= Action item =
Within these entries, which lines include the string "turned"? Copy each one.

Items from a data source
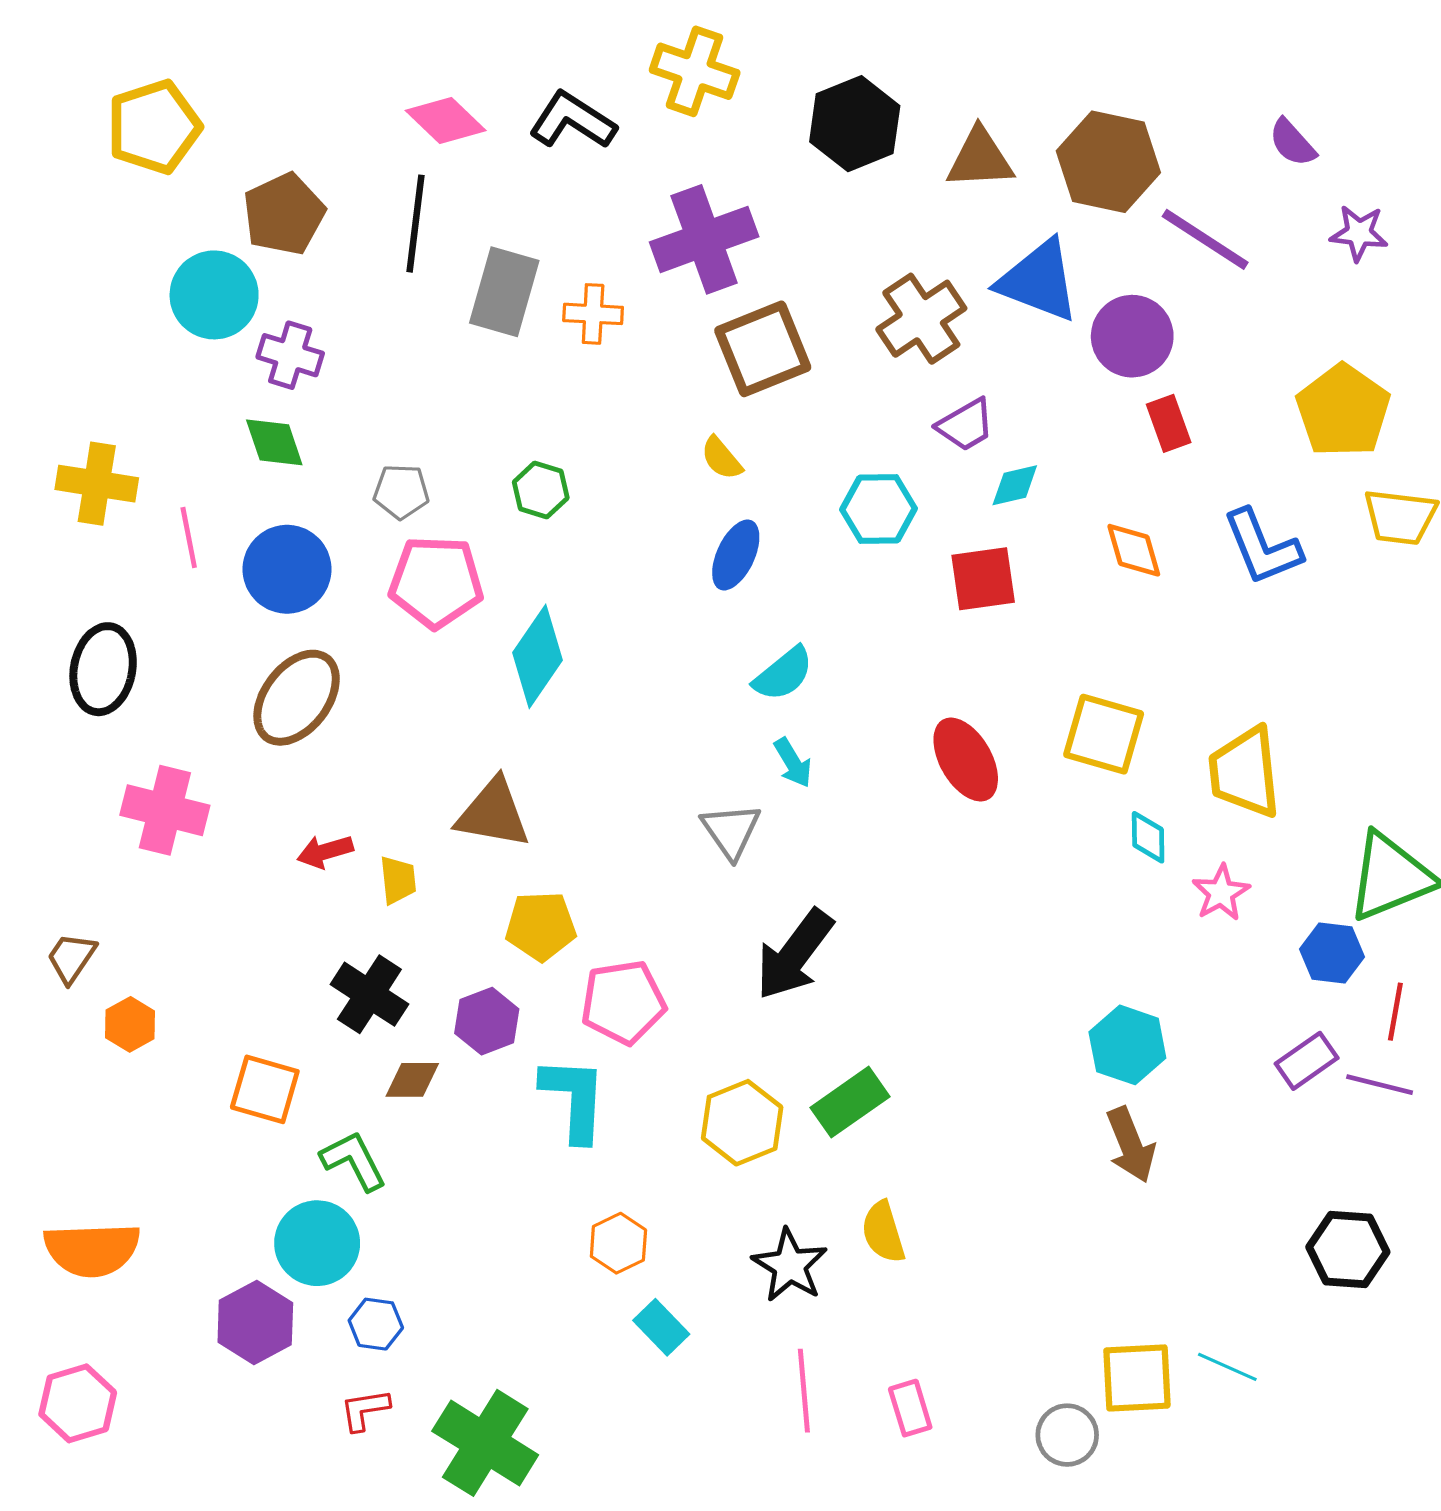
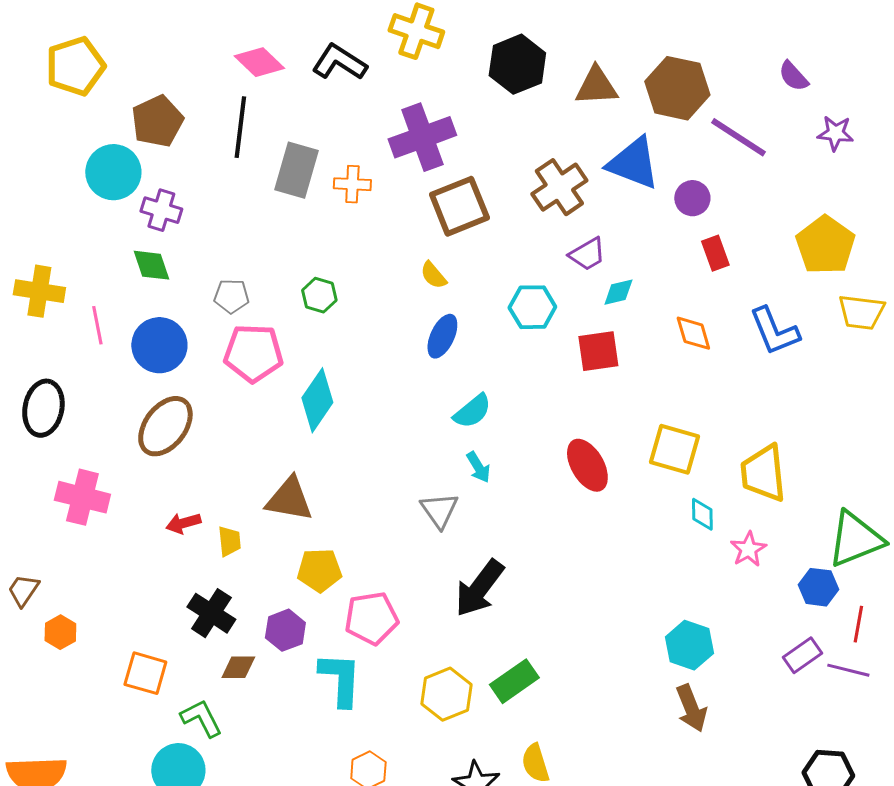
purple circle: (1132, 336) -> (692, 198), size x0.7

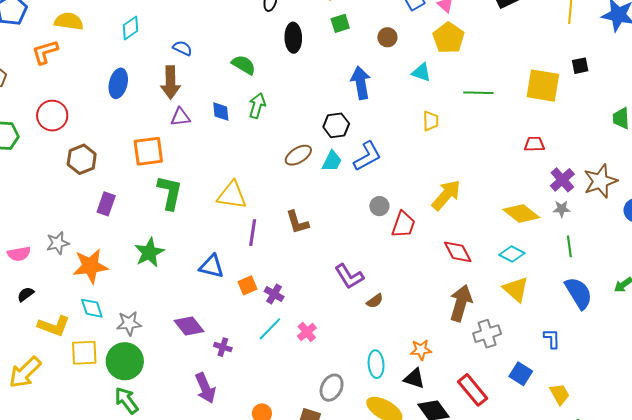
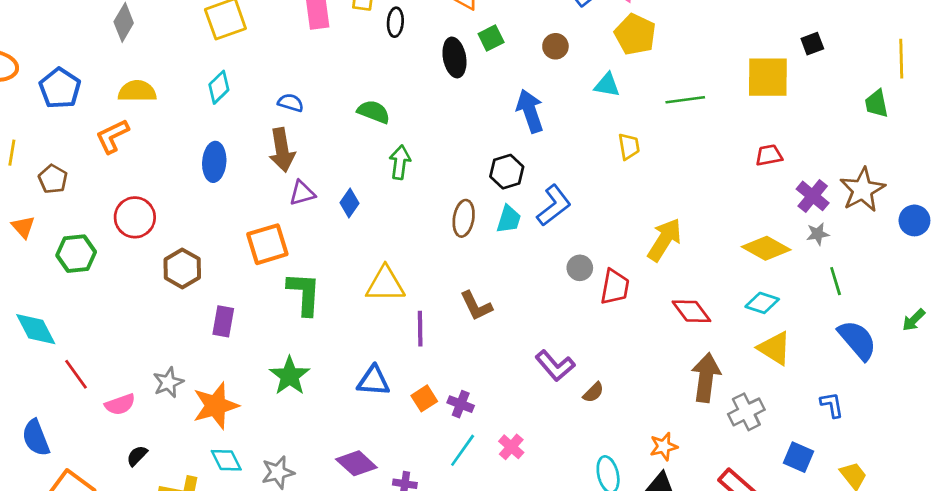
black ellipse: (293, 38) -> (454, 57), moved
blue diamond: (221, 111) -> (349, 203), moved, turned 50
brown ellipse: (298, 155) -> (464, 218), turned -40

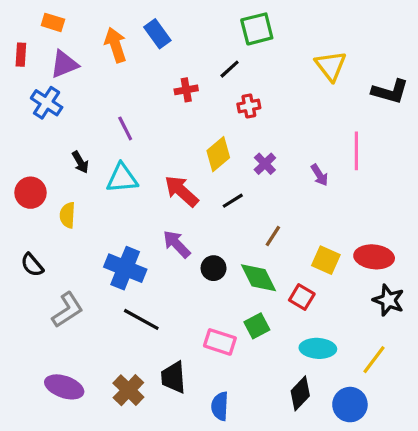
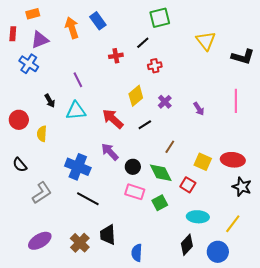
orange rectangle: (53, 22) -> (33, 14), turned -32
pink line: (356, 151) -> (236, 101), moved
pink rectangle: (220, 342) -> (135, 192), moved
purple ellipse: (64, 387) -> (40, 241), turned -50

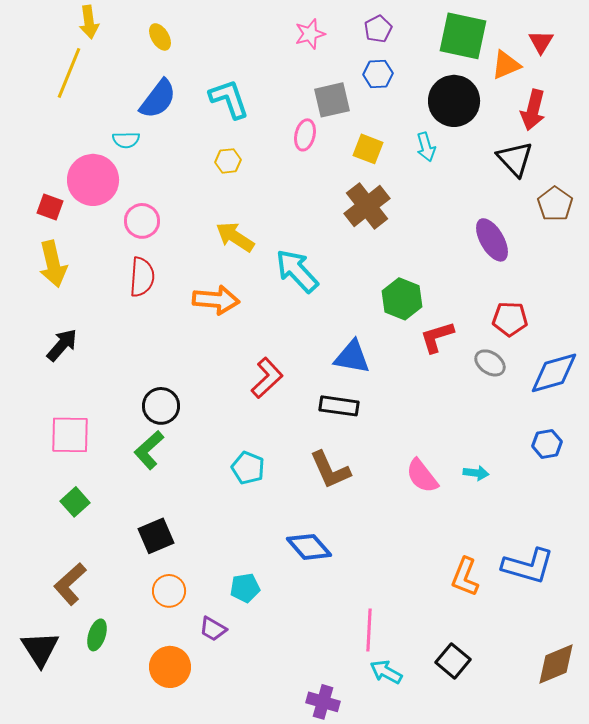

= Written response =
blue diamond: (221, 111) -> (349, 203), moved, turned 50
brown ellipse: (298, 155) -> (464, 218), turned -40
orange rectangle: (53, 22) -> (33, 14), turned -32
purple ellipse: (64, 387) -> (40, 241), turned -50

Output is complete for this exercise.